*** Opening of SOURCE RECORDS ***

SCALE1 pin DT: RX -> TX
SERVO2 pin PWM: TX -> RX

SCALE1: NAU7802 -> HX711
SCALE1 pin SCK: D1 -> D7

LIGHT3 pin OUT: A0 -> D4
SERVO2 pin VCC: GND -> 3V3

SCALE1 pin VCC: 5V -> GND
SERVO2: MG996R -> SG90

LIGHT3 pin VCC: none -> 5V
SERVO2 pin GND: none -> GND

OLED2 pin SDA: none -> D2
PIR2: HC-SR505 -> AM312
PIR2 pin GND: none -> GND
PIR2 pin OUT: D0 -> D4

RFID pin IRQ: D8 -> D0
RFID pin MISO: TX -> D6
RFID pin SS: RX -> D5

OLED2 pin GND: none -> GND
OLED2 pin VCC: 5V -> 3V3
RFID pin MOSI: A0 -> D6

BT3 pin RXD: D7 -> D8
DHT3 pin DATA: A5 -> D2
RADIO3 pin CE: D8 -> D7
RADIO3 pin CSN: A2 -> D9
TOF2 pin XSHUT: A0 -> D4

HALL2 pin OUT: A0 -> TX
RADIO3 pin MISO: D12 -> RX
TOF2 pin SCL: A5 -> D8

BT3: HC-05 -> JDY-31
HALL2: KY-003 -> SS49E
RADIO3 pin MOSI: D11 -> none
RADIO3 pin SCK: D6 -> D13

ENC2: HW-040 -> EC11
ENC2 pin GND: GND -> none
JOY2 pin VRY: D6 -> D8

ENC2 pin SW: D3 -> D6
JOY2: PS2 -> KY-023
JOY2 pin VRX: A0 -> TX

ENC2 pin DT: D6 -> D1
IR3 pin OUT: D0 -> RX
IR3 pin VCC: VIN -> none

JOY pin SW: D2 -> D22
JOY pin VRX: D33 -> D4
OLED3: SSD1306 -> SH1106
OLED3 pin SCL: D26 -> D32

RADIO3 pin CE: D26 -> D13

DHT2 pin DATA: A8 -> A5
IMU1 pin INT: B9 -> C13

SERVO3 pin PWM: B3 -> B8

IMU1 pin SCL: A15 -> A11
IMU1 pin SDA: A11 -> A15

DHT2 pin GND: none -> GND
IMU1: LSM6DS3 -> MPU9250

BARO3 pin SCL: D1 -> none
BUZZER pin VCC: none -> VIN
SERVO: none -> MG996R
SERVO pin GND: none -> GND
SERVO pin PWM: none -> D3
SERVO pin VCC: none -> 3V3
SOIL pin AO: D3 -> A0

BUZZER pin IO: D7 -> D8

*** Close of SOURCE RECORDS ***

**TO DO**:
All lines in the entries above that hold the word "MOSI" need to be copied.

**OUTPUT FOR THIS TASK**:
RFID pin MOSI: A0 -> D6
RADIO3 pin MOSI: D11 -> none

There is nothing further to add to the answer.